Change detection outputs

————————

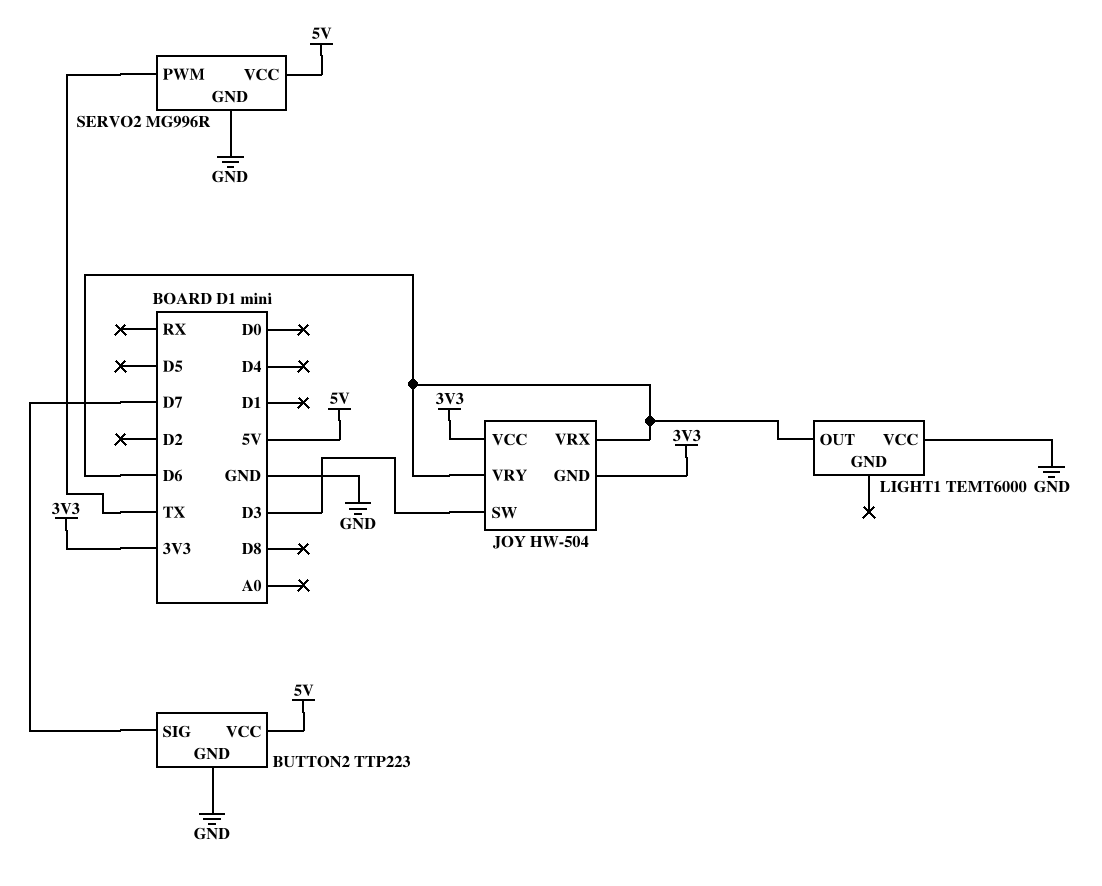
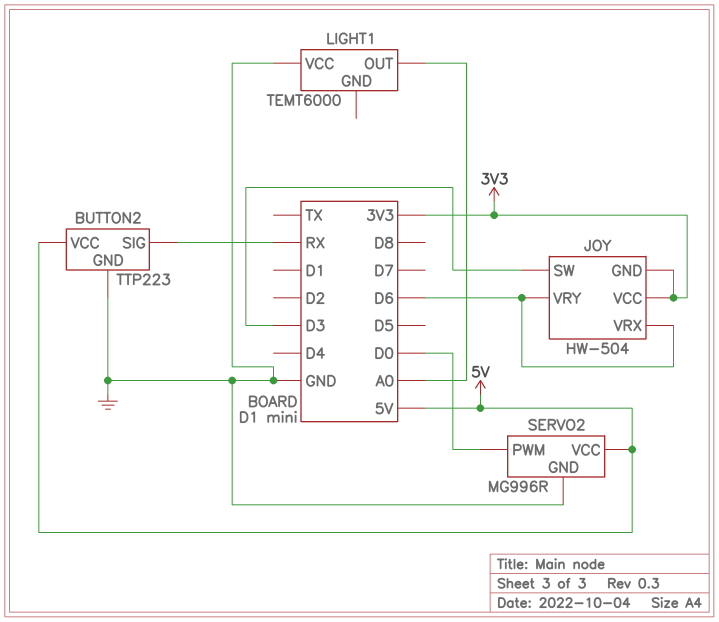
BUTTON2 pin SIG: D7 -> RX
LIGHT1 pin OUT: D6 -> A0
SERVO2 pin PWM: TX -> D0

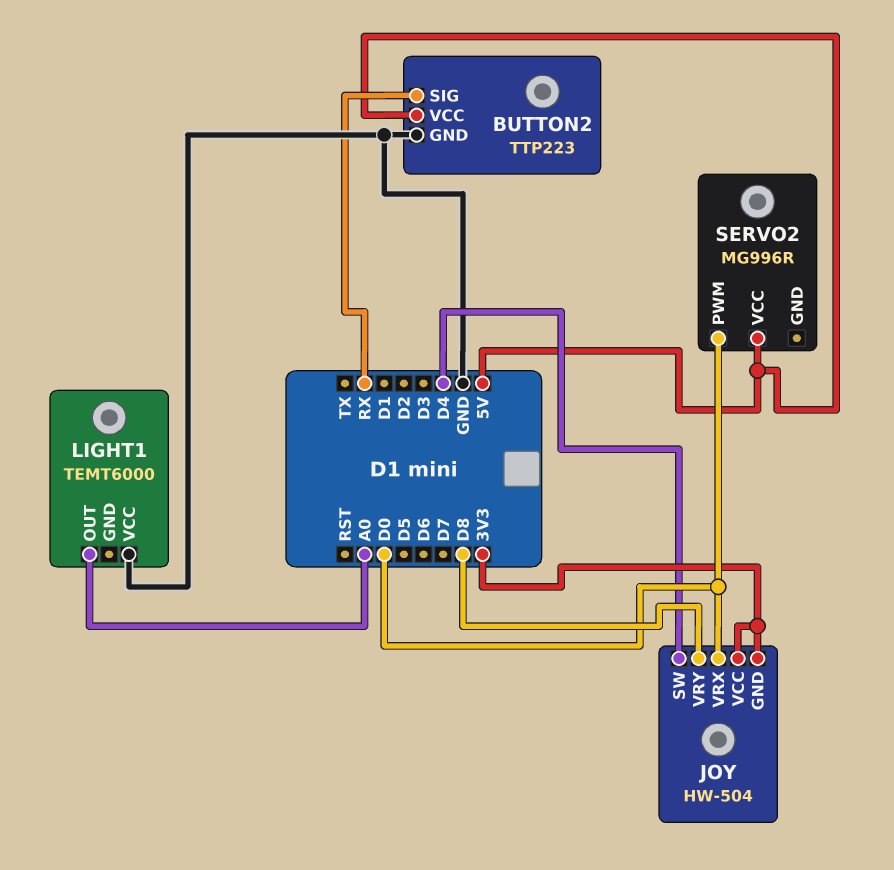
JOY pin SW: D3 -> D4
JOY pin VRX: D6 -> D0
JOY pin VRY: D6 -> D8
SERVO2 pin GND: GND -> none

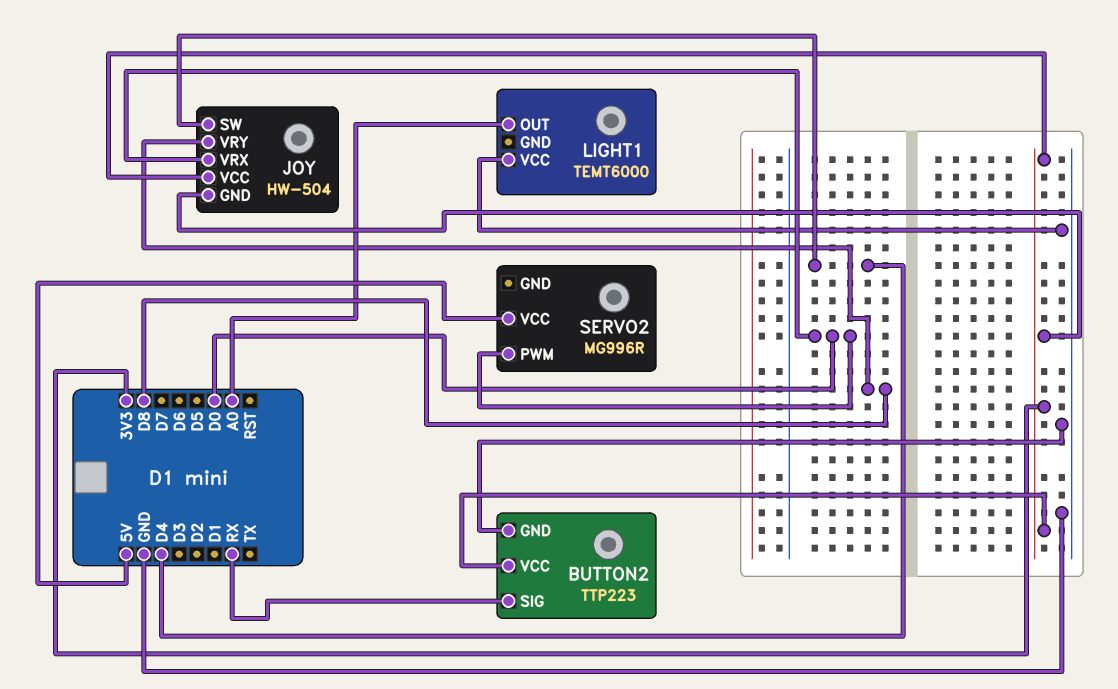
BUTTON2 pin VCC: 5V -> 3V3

————————

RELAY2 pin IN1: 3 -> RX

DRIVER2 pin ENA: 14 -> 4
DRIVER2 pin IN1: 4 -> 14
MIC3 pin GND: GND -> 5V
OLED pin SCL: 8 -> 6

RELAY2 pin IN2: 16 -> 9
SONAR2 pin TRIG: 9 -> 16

————————

EXERCISE DETAILS
Leaving out the pictures, please output the lines in the entries above from the one with "JOY pin VRX: D6 -> D0" through the one with "BUTTON2 pin VCC: 5V -> 3V3", exactly as they are.

EXERCISE SOLUTION
JOY pin VRX: D6 -> D0
JOY pin VRY: D6 -> D8
SERVO2 pin GND: GND -> none

BUTTON2 pin VCC: 5V -> 3V3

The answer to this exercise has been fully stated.